** Opening INFORMATION SUPPLIED block **

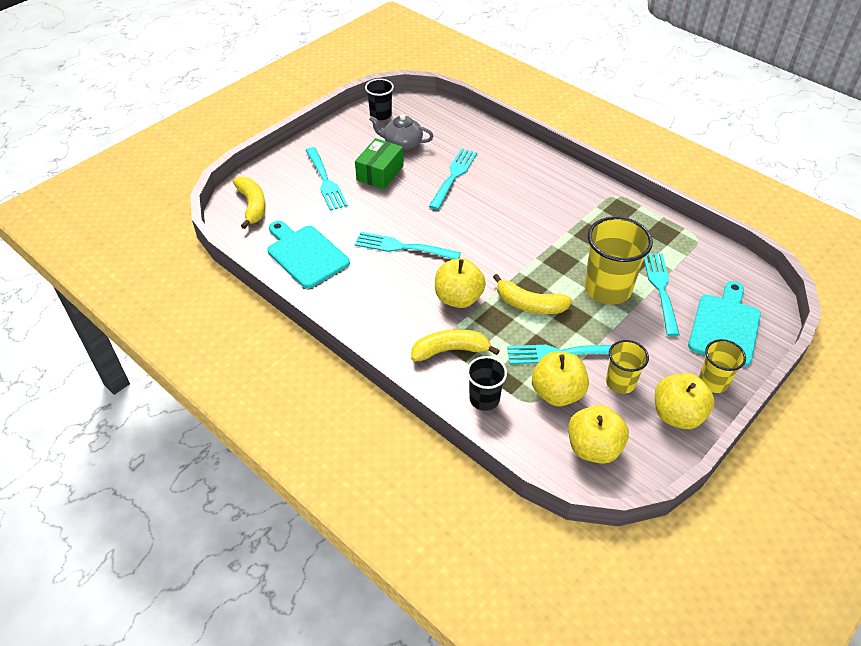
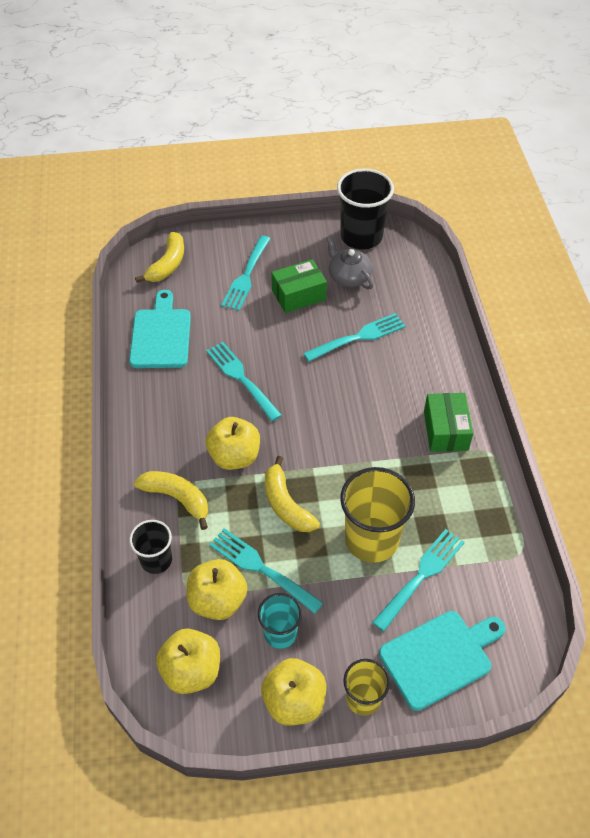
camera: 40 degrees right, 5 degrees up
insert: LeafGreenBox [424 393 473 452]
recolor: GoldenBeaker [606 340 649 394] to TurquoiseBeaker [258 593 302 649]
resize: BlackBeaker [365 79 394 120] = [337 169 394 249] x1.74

** Closing INFORMATION SUPPLIED block **

Only the lines from the one with "insert: LeafGreenBox [424 393 473 452]" through the last line of the material above are to be duplicated, exactly and with both ends kept.

YOUR SOLUTION ::
insert: LeafGreenBox [424 393 473 452]
recolor: GoldenBeaker [606 340 649 394] to TurquoiseBeaker [258 593 302 649]
resize: BlackBeaker [365 79 394 120] = [337 169 394 249] x1.74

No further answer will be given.